[GIVEN ENTRIES]

========================

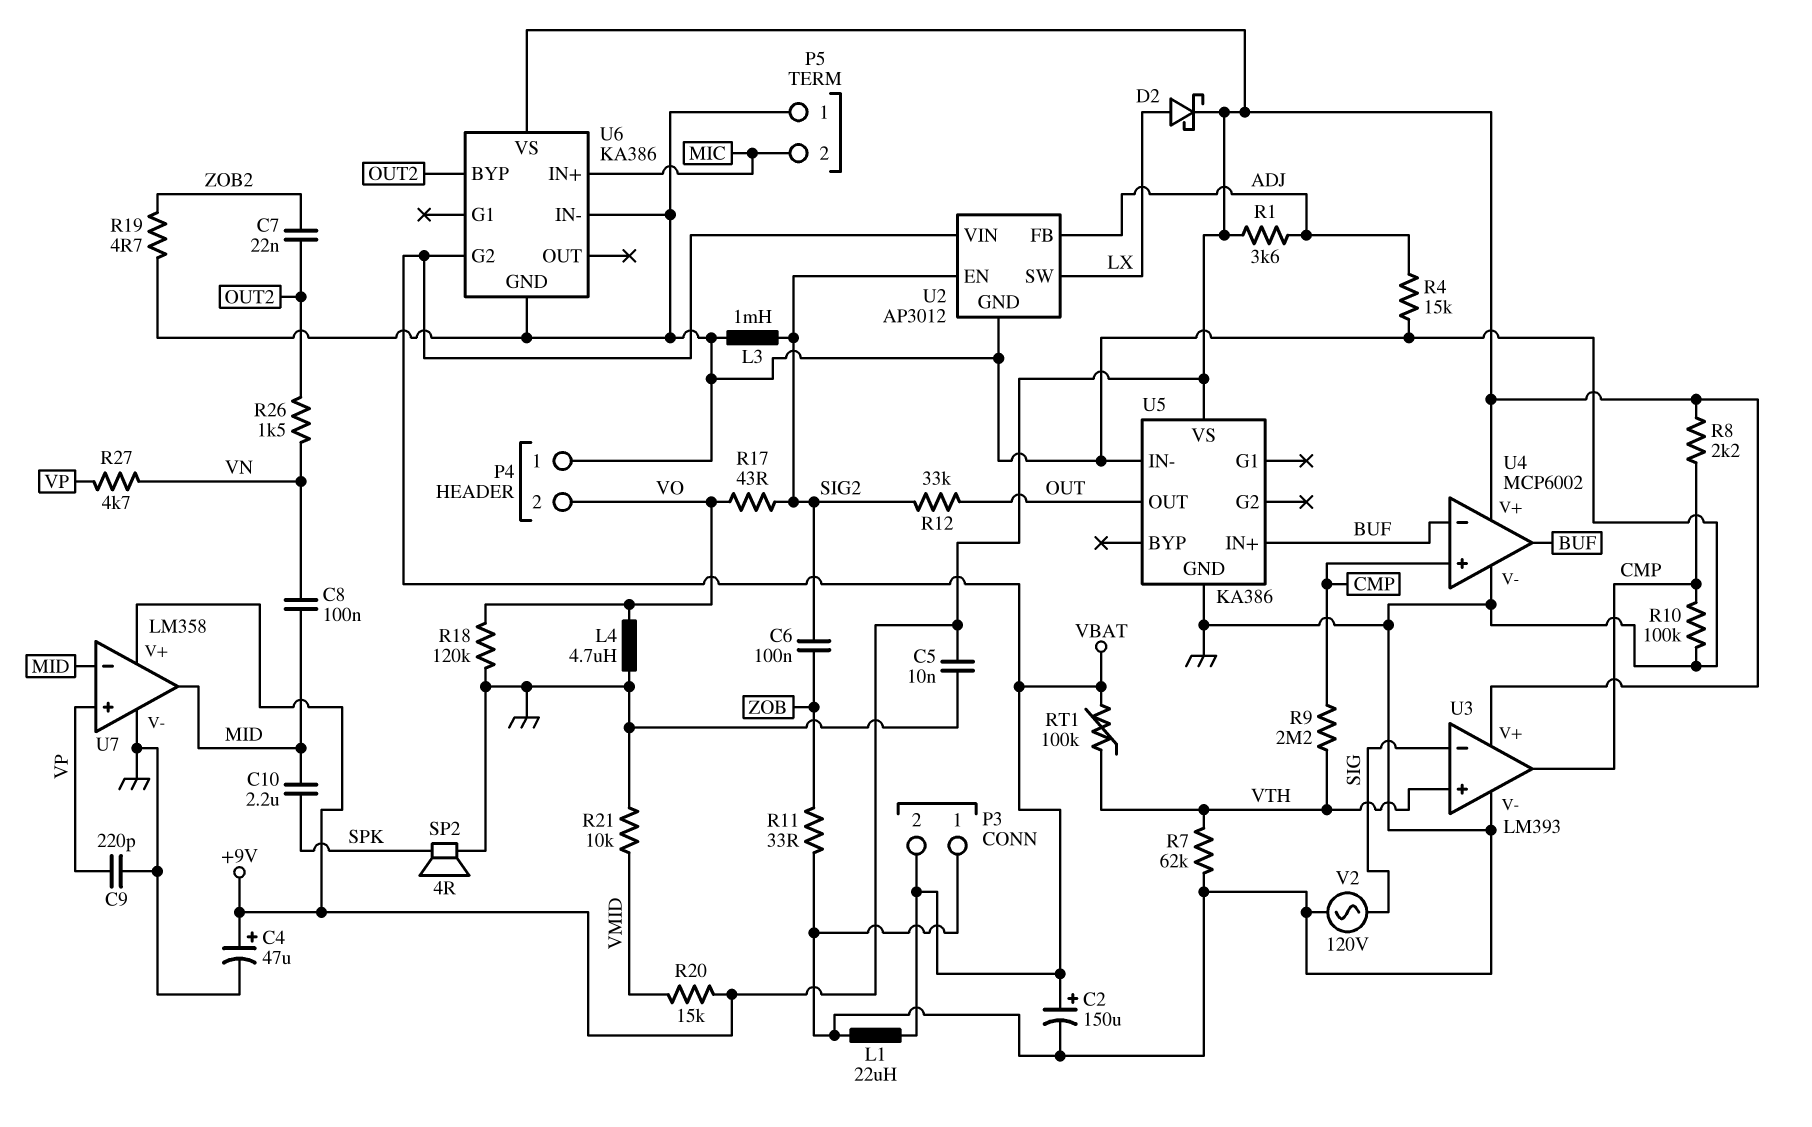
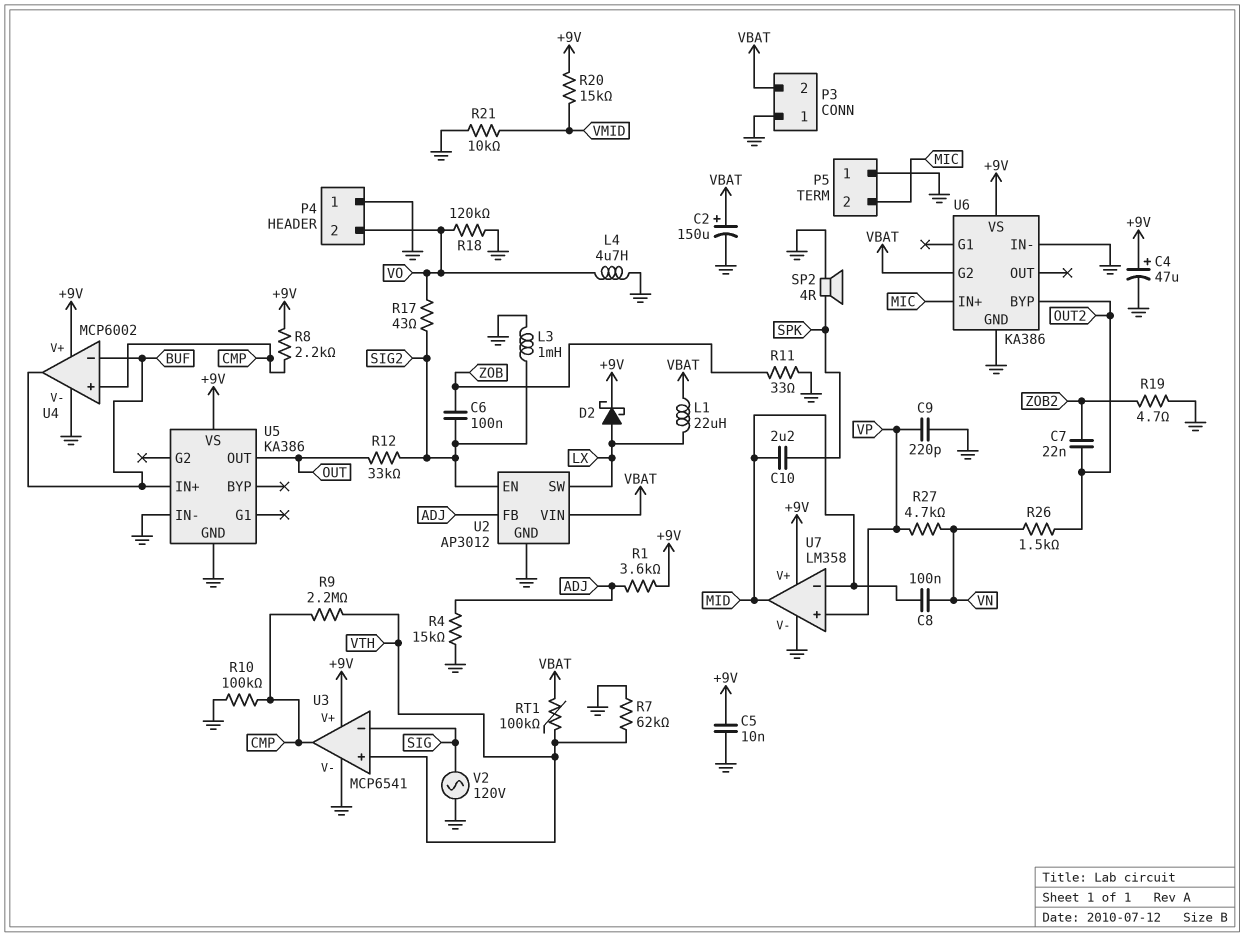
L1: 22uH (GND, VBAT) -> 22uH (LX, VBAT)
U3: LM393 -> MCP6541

========================

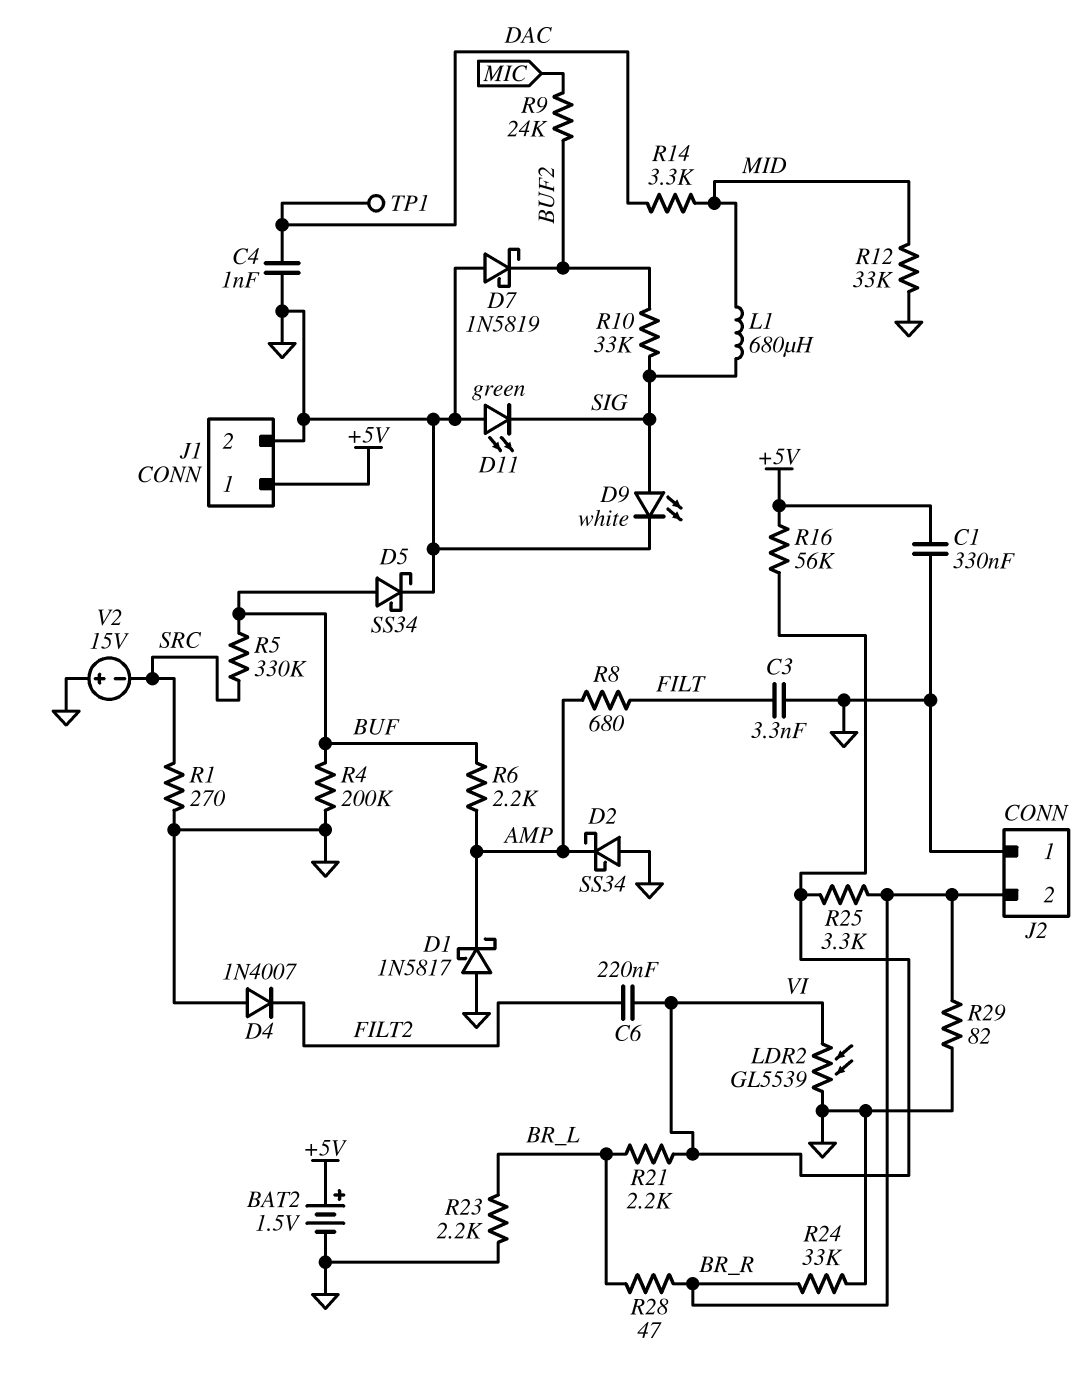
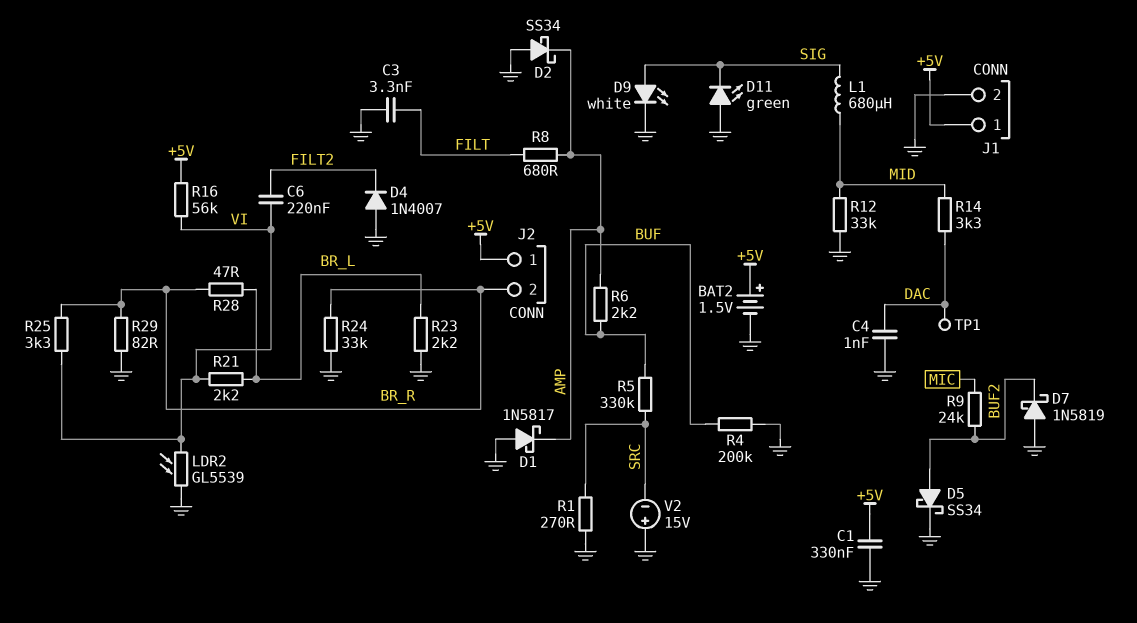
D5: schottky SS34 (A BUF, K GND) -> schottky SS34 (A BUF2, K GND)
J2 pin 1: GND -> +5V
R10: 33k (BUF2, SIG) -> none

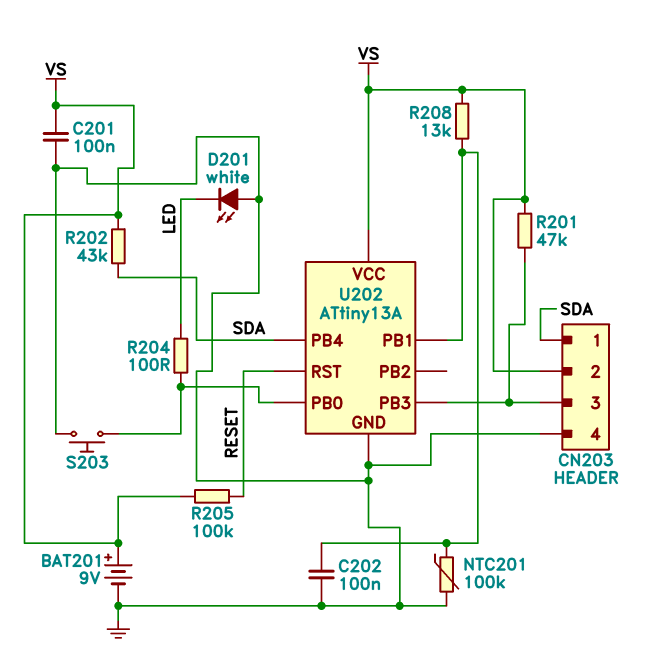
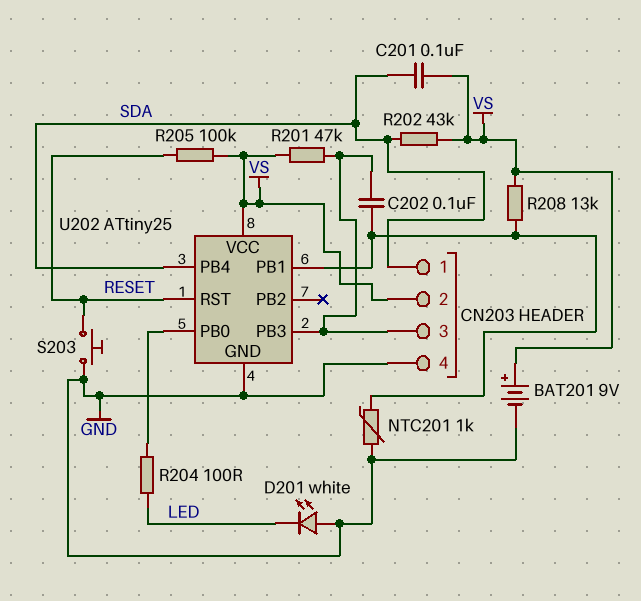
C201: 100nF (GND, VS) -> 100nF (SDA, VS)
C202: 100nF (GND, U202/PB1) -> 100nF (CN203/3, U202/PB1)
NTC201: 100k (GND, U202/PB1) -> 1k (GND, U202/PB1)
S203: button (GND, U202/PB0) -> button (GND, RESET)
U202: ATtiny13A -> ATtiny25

========================

[WORK TASK]
Reproduce exactly the lines above starting at the line containing "R10: 33k (BUF2, SIG) -> none" and ending at the line containing "U202: ATtiny13A -> ATtiny25", including both, but not the pictures.

[RESPONSE BELOW]
R10: 33k (BUF2, SIG) -> none

C201: 100nF (GND, VS) -> 100nF (SDA, VS)
C202: 100nF (GND, U202/PB1) -> 100nF (CN203/3, U202/PB1)
NTC201: 100k (GND, U202/PB1) -> 1k (GND, U202/PB1)
S203: button (GND, U202/PB0) -> button (GND, RESET)
U202: ATtiny13A -> ATtiny25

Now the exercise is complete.